Given task: Copy out every row below, substituting "upper-left" for "top-left" and keeping all other text unchanged.

[Stored dataset items]
= = =

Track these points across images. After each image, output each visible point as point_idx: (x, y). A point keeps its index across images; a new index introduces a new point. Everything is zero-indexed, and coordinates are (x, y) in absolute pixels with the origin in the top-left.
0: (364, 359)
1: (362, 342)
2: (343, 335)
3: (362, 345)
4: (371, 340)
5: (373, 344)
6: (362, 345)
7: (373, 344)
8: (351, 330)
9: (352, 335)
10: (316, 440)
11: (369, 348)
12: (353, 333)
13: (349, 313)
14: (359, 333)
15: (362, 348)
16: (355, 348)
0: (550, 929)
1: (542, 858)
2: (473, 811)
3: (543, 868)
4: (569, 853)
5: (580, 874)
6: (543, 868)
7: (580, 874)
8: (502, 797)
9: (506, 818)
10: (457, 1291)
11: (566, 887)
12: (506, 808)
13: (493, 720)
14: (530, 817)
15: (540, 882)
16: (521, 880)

= = =

Result of the task:
Track these points across images. After each image, output each visible point as point_idx: (x, y). A point keeps its index across images; a new index introduces a new point. Everything is zero-indexed, and coordinates are (x, y) in absolute pixels with the origin in the upper-left.
0: (364, 359)
1: (362, 342)
2: (343, 335)
3: (362, 345)
4: (371, 340)
5: (373, 344)
6: (362, 345)
7: (373, 344)
8: (351, 330)
9: (352, 335)
10: (316, 440)
11: (369, 348)
12: (353, 333)
13: (349, 313)
14: (359, 333)
15: (362, 348)
16: (355, 348)
0: (550, 929)
1: (542, 858)
2: (473, 811)
3: (543, 868)
4: (569, 853)
5: (580, 874)
6: (543, 868)
7: (580, 874)
8: (502, 797)
9: (506, 818)
10: (457, 1291)
11: (566, 887)
12: (506, 808)
13: (493, 720)
14: (530, 817)
15: (540, 882)
16: (521, 880)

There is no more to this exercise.